Begin with the line holding "orange brick H2:J2 level 4 -> none", then print every line after it through the end of the data, exactly and with nothing added.

START GIVEN ENTRIES

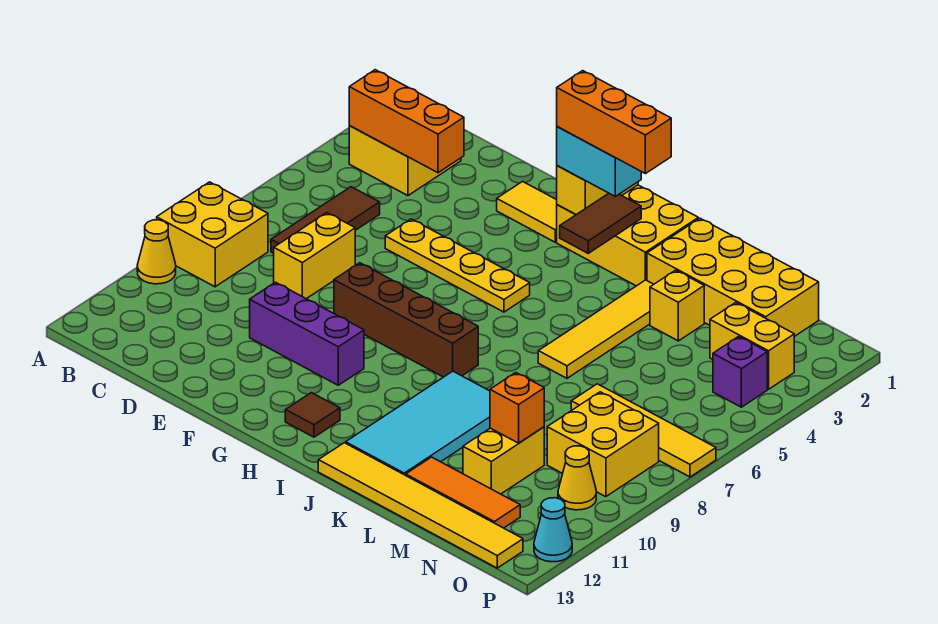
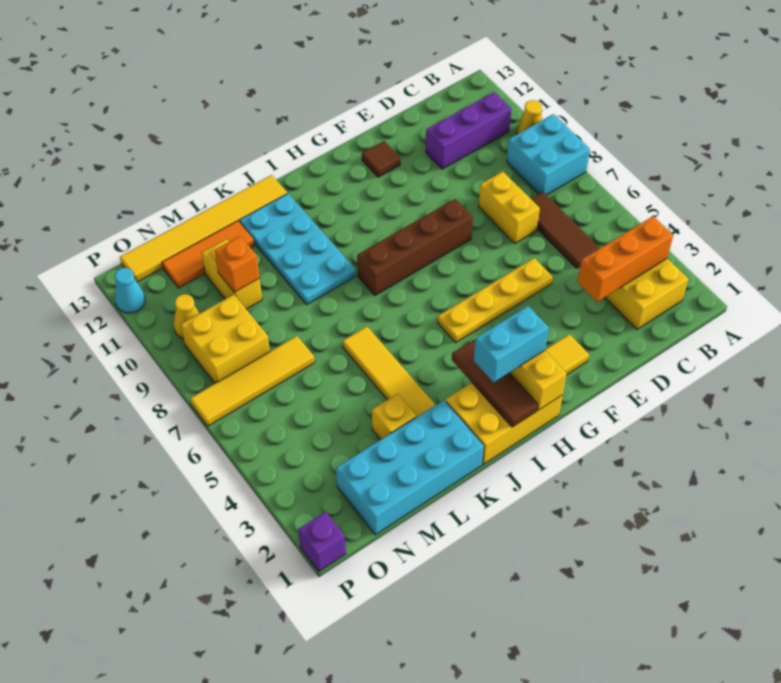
yellow brick A8:B9 level 1 -> cyan brick A8:B9 level 1
purple brick E10:G10 level 1 -> purple brick B11:D11 level 1
orange brick H2:J2 level 4 -> none
brown tile H12 level 1 -> brown tile F12 level 1
brown tile I2:I3 level 2 -> brown tile I1:I3 level 2
cyan tile J9:K12 level 1 -> cyan plate J9:K12 level 1
yellow brick K1:N2 level 1 -> cyan brick K1:N2 level 1
yellow brick N3:O3 level 1 -> none
purple brick O4 level 1 -> purple brick P1 level 1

END GIVEN ENTRIES

__TASK SOLUTION__:
orange brick H2:J2 level 4 -> none
brown tile H12 level 1 -> brown tile F12 level 1
brown tile I2:I3 level 2 -> brown tile I1:I3 level 2
cyan tile J9:K12 level 1 -> cyan plate J9:K12 level 1
yellow brick K1:N2 level 1 -> cyan brick K1:N2 level 1
yellow brick N3:O3 level 1 -> none
purple brick O4 level 1 -> purple brick P1 level 1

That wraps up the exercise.